------ INPUT RECORDS ------

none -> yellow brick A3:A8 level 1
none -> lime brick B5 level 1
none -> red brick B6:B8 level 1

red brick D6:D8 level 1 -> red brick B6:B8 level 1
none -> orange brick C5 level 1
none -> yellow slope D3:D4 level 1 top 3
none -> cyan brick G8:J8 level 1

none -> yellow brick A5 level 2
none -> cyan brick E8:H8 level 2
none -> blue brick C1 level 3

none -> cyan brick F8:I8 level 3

------
------ INPUT RECORDS ------

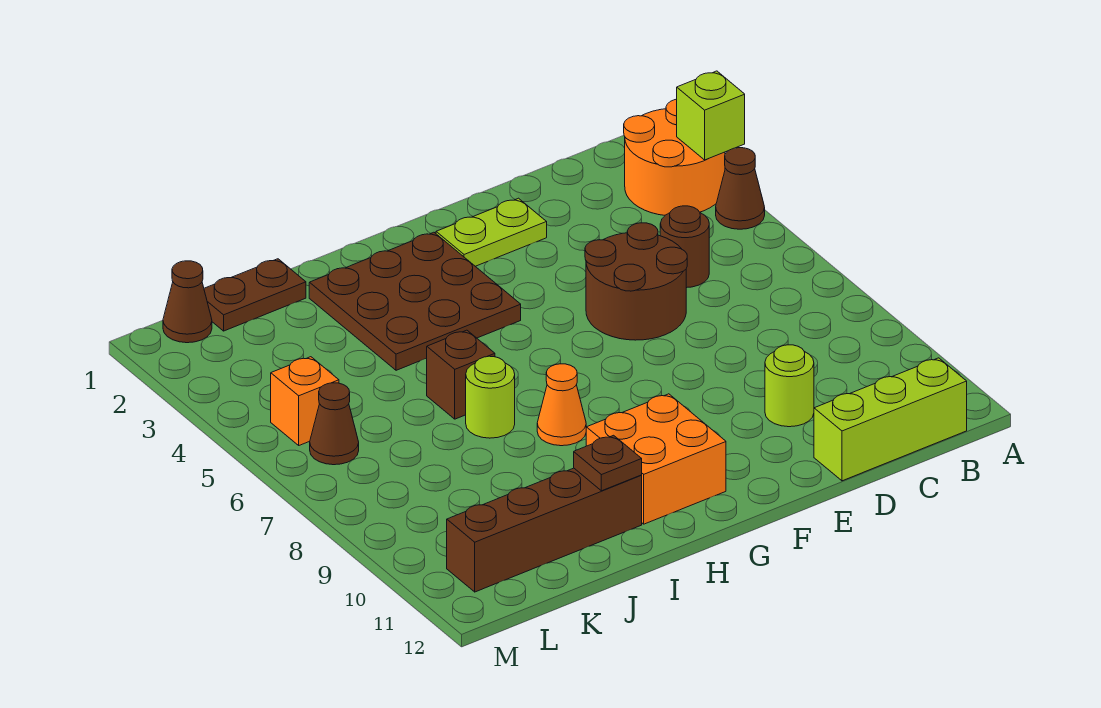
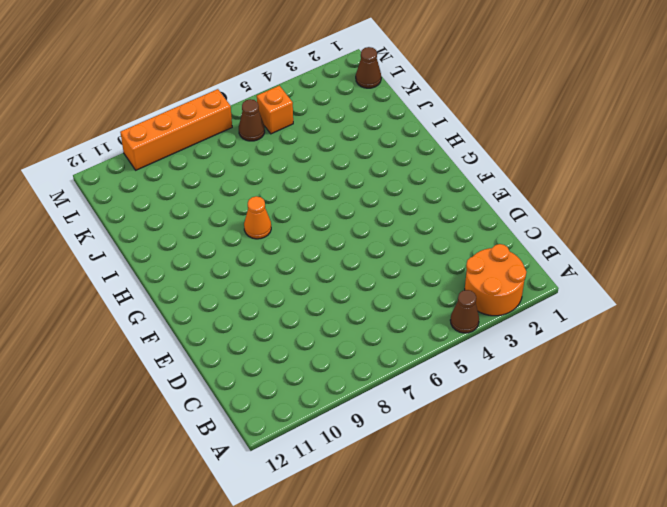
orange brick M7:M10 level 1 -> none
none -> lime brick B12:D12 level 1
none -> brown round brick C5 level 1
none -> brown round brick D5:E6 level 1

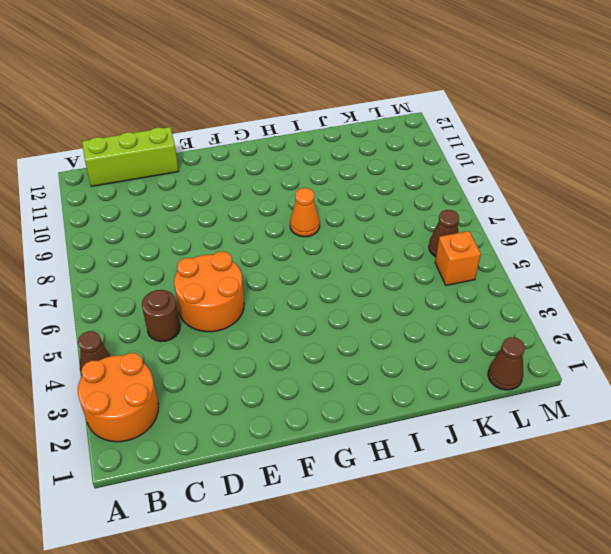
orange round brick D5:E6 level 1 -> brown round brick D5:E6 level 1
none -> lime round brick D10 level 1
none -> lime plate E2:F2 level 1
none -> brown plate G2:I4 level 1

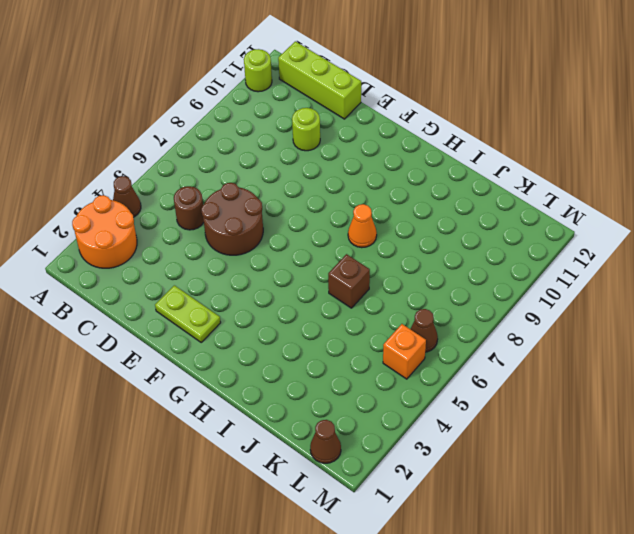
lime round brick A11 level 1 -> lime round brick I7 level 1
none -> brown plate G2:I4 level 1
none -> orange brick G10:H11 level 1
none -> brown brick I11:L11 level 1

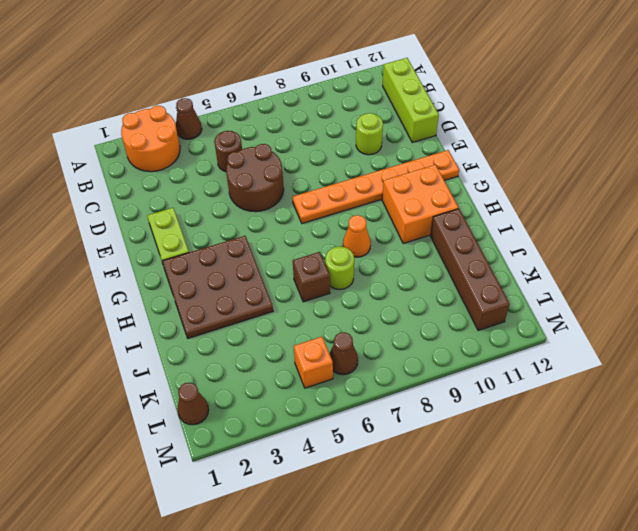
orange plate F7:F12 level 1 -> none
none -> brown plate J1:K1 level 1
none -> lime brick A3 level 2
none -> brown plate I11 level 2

------

YOUR INSTRUCTIONS
When you reach the line with "none -> brown brick I11:L11 level 1" in the records above, start writing out each line exactly, and stop after the line with "none -> brown plate I11 level 2". Pictures stay out.

WRITTEN ANSWER
none -> brown brick I11:L11 level 1

orange plate F7:F12 level 1 -> none
none -> brown plate J1:K1 level 1
none -> lime brick A3 level 2
none -> brown plate I11 level 2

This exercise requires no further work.